* [The request]:
Put every line of the entries below into a JSON list of strings, one string per line, leaving out blank lines and the picture lines.

┄┄┄┄┄┄┄┄┄┄

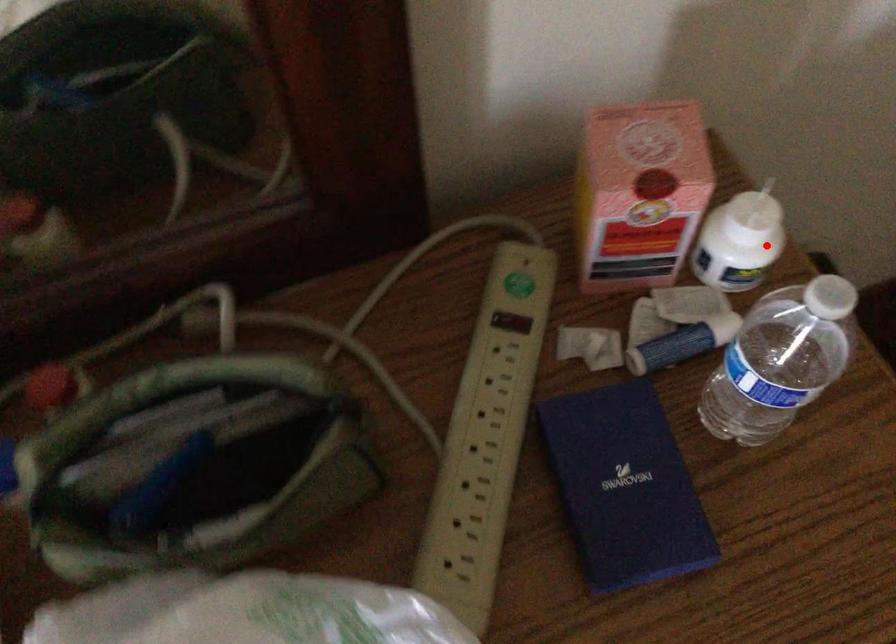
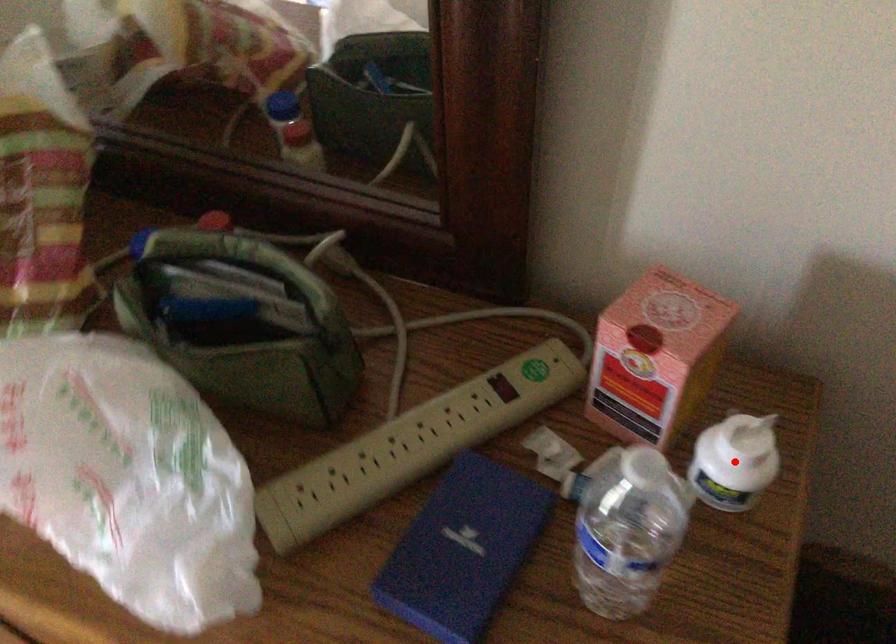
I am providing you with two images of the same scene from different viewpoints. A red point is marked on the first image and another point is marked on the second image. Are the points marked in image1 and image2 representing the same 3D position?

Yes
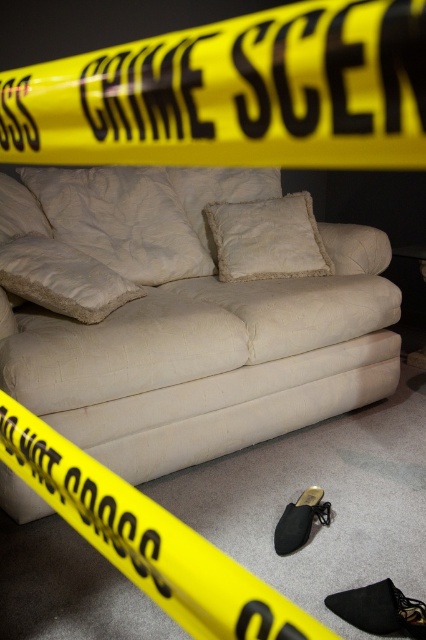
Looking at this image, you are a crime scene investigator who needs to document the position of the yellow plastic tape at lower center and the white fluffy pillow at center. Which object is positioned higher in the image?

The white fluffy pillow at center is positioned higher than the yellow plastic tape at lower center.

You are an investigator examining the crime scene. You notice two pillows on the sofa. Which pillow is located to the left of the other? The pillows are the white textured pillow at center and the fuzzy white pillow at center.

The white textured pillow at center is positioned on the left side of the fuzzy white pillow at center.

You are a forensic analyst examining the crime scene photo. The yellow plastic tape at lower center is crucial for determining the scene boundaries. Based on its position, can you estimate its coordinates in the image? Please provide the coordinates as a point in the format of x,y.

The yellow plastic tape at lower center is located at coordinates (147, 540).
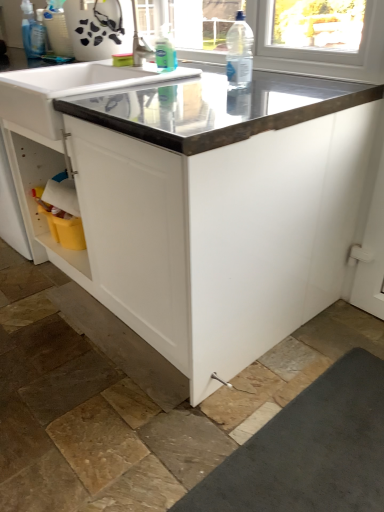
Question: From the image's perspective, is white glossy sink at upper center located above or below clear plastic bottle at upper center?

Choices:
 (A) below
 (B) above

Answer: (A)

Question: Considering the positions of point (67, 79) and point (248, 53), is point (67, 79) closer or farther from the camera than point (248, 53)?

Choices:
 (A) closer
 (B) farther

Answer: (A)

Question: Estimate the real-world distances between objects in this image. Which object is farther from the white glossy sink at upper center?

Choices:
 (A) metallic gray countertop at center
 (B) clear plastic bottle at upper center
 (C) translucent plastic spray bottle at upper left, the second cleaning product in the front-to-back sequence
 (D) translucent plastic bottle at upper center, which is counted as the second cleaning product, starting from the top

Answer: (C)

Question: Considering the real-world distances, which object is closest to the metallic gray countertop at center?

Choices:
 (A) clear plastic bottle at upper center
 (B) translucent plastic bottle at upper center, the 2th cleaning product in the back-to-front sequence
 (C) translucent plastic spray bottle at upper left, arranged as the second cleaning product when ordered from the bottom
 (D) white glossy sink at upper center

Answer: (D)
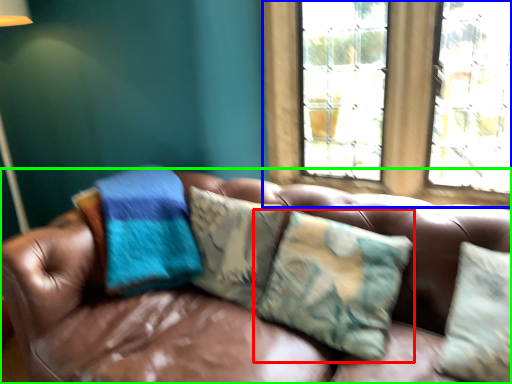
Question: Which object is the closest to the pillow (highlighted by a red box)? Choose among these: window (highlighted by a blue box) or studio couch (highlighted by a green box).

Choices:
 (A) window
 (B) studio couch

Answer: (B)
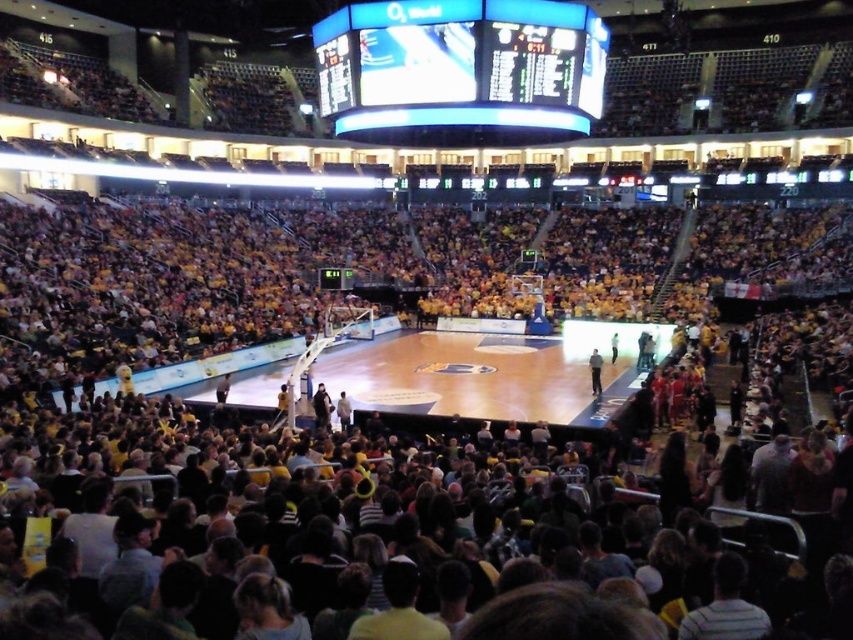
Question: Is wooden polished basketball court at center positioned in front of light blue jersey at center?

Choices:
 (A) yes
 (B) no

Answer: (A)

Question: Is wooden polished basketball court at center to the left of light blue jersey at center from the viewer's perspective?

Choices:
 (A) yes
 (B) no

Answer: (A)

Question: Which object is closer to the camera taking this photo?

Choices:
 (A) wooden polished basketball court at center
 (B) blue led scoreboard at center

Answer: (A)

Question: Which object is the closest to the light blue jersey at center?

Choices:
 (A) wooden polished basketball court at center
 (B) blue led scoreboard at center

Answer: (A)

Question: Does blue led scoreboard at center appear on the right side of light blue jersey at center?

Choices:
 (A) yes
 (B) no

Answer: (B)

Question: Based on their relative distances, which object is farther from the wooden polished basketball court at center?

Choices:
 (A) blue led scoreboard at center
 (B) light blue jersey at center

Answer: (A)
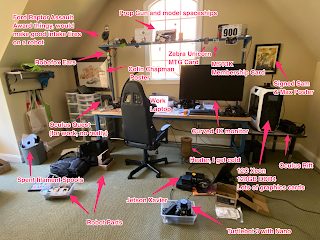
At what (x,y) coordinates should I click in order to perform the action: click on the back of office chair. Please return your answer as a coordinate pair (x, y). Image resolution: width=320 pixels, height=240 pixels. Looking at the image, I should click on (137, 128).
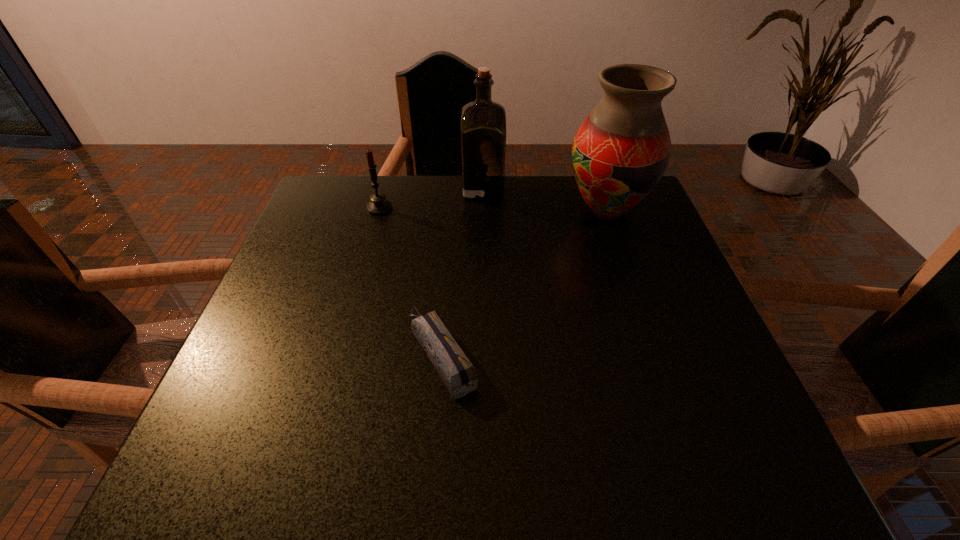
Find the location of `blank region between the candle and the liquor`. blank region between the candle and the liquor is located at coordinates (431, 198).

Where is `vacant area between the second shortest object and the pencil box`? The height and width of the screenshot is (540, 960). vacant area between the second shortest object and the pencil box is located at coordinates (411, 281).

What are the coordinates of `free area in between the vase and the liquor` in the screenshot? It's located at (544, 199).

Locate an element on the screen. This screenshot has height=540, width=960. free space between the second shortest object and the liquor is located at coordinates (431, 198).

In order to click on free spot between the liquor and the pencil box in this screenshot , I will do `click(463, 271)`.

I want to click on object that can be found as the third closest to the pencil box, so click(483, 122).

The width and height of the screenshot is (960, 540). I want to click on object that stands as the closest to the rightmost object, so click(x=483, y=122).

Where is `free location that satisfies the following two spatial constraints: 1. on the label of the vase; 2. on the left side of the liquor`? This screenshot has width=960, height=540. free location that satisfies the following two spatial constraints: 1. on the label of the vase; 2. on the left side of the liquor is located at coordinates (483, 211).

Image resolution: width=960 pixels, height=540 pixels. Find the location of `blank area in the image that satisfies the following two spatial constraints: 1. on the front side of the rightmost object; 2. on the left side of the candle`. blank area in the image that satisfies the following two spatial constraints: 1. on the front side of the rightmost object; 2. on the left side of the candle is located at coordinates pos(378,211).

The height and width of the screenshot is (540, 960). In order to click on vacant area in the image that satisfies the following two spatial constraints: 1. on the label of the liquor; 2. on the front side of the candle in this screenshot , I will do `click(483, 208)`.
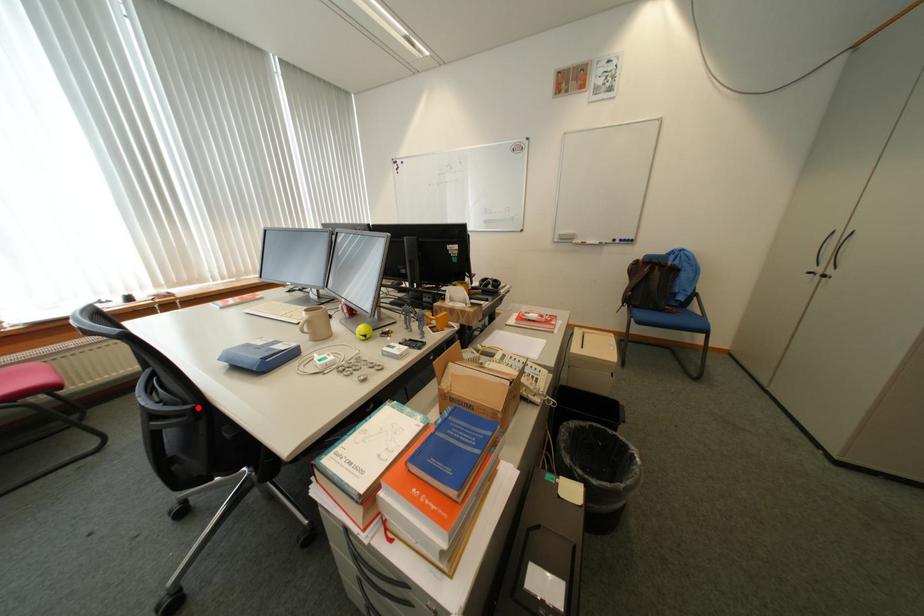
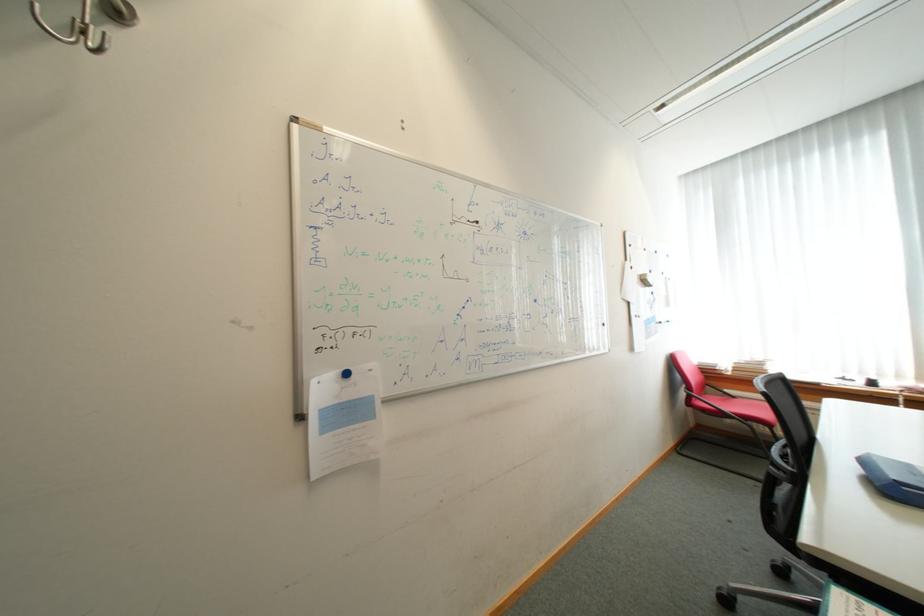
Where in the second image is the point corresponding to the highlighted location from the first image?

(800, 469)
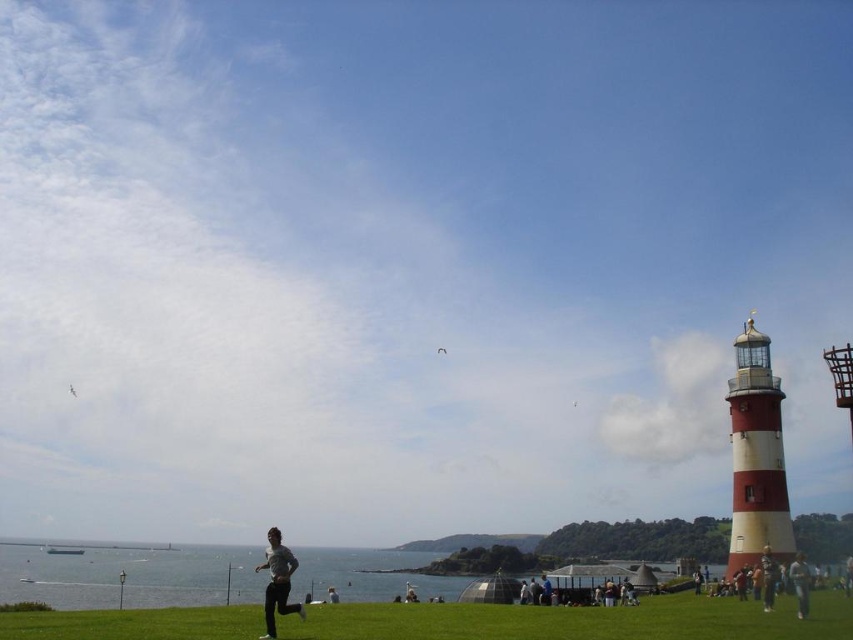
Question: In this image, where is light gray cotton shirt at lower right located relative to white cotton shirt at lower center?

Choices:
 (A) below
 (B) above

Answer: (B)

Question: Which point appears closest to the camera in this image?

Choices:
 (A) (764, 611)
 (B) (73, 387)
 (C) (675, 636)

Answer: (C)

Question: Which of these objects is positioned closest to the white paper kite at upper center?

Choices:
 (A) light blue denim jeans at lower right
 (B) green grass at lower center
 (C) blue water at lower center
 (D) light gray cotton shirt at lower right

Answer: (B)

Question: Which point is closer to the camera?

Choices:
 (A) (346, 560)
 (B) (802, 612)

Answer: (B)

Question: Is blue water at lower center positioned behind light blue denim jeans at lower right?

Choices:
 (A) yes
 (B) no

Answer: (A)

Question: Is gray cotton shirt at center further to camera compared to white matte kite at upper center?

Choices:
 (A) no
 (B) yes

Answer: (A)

┄┄┄┄┄┄┄┄┄┄

* [Expected answer]:
[
  "I am providing you with two images of the same scene from different viewpoints. A red point is marked on the first image and another point is marked on the second image. Are the points marked in image1 and image2 representing the same 3D position?",
  "Yes",
  "Looking at this image, you are a crime scene investigator who needs to document the position of the yellow plastic tape at lower center and the white fluffy pillow at center. Which object is positioned higher in the image?",
  "The white fluffy pillow at center is positioned higher than the yellow plastic tape at lower center.",
  "You are an investigator examining the crime scene. You notice two pillows on the sofa. Which pillow is located to the left of the other? The pillows are the white textured pillow at center and the fuzzy white pillow at center.",
  "The white textured pillow at center is positioned on the left side of the fuzzy white pillow at center.",
  "You are a forensic analyst examining the crime scene photo. The yellow plastic tape at lower center is crucial for determining the scene boundaries. Based on its position, can you estimate its coordinates in the image? Please provide the coordinates as a point in the format of x,y.",
  "The yellow plastic tape at lower center is located at coordinates (147, 540).",
  "Question: From the image's perspective, is white glossy sink at upper center located above or below clear plastic bottle at upper center?",
  "Choices:",
  " (A) below",
  " (B) above",
  "Answer: (A)",
  "Question: Considering the positions of point (67, 79) and point (248, 53), is point (67, 79) closer or farther from the camera than point (248, 53)?",
  "Choices:",
  " (A) closer",
  " (B) farther",
  "Answer: (A)",
  "Question: Estimate the real-world distances between objects in this image. Which object is farther from the white glossy sink at upper center?",
  "Choices:",
  " (A) metallic gray countertop at center",
  " (B) clear plastic bottle at upper center",
  " (C) translucent plastic spray bottle at upper left, the second cleaning product in the front-to-back sequence",
  " (D) translucent plastic bottle at upper center, which is counted as the second cleaning product, starting from the top",
  "Answer: (C)",
  "Question: Considering the real-world distances, which object is closest to the metallic gray countertop at center?",
  "Choices:",
  " (A) clear plastic bottle at upper center",
  " (B) translucent plastic bottle at upper center, the 2th cleaning product in the back-to-front sequence",
  " (C) translucent plastic spray bottle at upper left, arranged as the second cleaning product when ordered from the bottom",
  " (D) white glossy sink at upper center",
  "Answer: (D)",
  "Question: Which object is the closest to the pillow (highlighted by a red box)? Choose among these: window (highlighted by a blue box) or studio couch (highlighted by a green box).",
  "Choices:",
  " (A) window",
  " (B) studio couch",
  "Answer: (B)",
  "Question: Is wooden polished basketball court at center positioned in front of light blue jersey at center?",
  "Choices:",
  " (A) yes",
  " (B) no",
  "Answer: (A)",
  "Question: Is wooden polished basketball court at center to the left of light blue jersey at center from the viewer's perspective?",
  "Choices:",
  " (A) yes",
  " (B) no",
  "Answer: (A)",
  "Question: Which object is closer to the camera taking this photo?",
  "Choices:",
  " (A) wooden polished basketball court at center",
  " (B) blue led scoreboard at center",
  "Answer: (A)",
  "Question: Which object is the closest to the light blue jersey at center?",
  "Choices:",
  " (A) wooden polished basketball court at center",
  " (B) blue led scoreboard at center",
  "Answer: (A)",
  "Question: Does blue led scoreboard at center appear on the right side of light blue jersey at center?",
  "Choices:",
  " (A) yes",
  " (B) no",
  "Answer: (B)",
  "Question: Based on their relative distances, which object is farther from the wooden polished basketball court at center?",
  "Choices:",
  " (A) blue led scoreboard at center",
  " (B) light blue jersey at center",
  "Answer: (A)",
  "At what (x,y) coordinates should I click in order to perform the action: click on the back of office chair. Please return your answer as a coordinate pair (x, y). Image resolution: width=320 pixels, height=240 pixels. Looking at the image, I should click on (137, 128).",
  "Find the location of `blank region between the candle and the liquor`. blank region between the candle and the liquor is located at coordinates (431, 198).",
  "Where is `vacant area between the second shortest object and the pencil box`? The height and width of the screenshot is (540, 960). vacant area between the second shortest object and the pencil box is located at coordinates (411, 281).",
  "What are the coordinates of `free area in between the vase and the liquor` in the screenshot? It's located at (544, 199).",
  "Locate an element on the screen. This screenshot has height=540, width=960. free space between the second shortest object and the liquor is located at coordinates (431, 198).",
  "In order to click on free spot between the liquor and the pencil box in this screenshot , I will do `click(463, 271)`.",
  "I want to click on object that can be found as the third closest to the pencil box, so click(483, 122).",
  "The width and height of the screenshot is (960, 540). I want to click on object that stands as the closest to the rightmost object, so click(x=483, y=122).",
  "Where is `free location that satisfies the following two spatial constraints: 1. on the label of the vase; 2. on the left side of the liquor`? This screenshot has width=960, height=540. free location that satisfies the following two spatial constraints: 1. on the label of the vase; 2. on the left side of the liquor is located at coordinates (483, 211).",
  "Image resolution: width=960 pixels, height=540 pixels. Find the location of `blank area in the image that satisfies the following two spatial constraints: 1. on the front side of the rightmost object; 2. on the left side of the candle`. blank area in the image that satisfies the following two spatial constraints: 1. on the front side of the rightmost object; 2. on the left side of the candle is located at coordinates pos(378,211).",
  "The height and width of the screenshot is (540, 960). In order to click on vacant area in the image that satisfies the following two spatial constraints: 1. on the label of the liquor; 2. on the front side of the candle in this screenshot , I will do `click(483, 208)`.",
  "Where in the second image is the point corresponding to the highlighted location from the first image?",
  "(800, 469)",
  "Question: In this image, where is light gray cotton shirt at lower right located relative to white cotton shirt at lower center?",
  "Choices:",
  " (A) below",
  " (B) above",
  "Answer: (B)",
  "Question: Which point appears closest to the camera in this image?",
  "Choices:",
  " (A) (764, 611)",
  " (B) (73, 387)",
  " (C) (675, 636)",
  "Answer: (C)",
  "Question: Which of these objects is positioned closest to the white paper kite at upper center?",
  "Choices:",
  " (A) light blue denim jeans at lower right",
  " (B) green grass at lower center",
  " (C) blue water at lower center",
  " (D) light gray cotton shirt at lower right",
  "Answer: (B)",
  "Question: Which point is closer to the camera?",
  "Choices:",
  " (A) (346, 560)",
  " (B) (802, 612)",
  "Answer: (B)",
  "Question: Is blue water at lower center positioned behind light blue denim jeans at lower right?",
  "Choices:",
  " (A) yes",
  " (B) no",
  "Answer: (A)",
  "Question: Is gray cotton shirt at center further to camera compared to white matte kite at upper center?",
  "Choices:",
  " (A) no",
  " (B) yes",
  "Answer: (A)"
]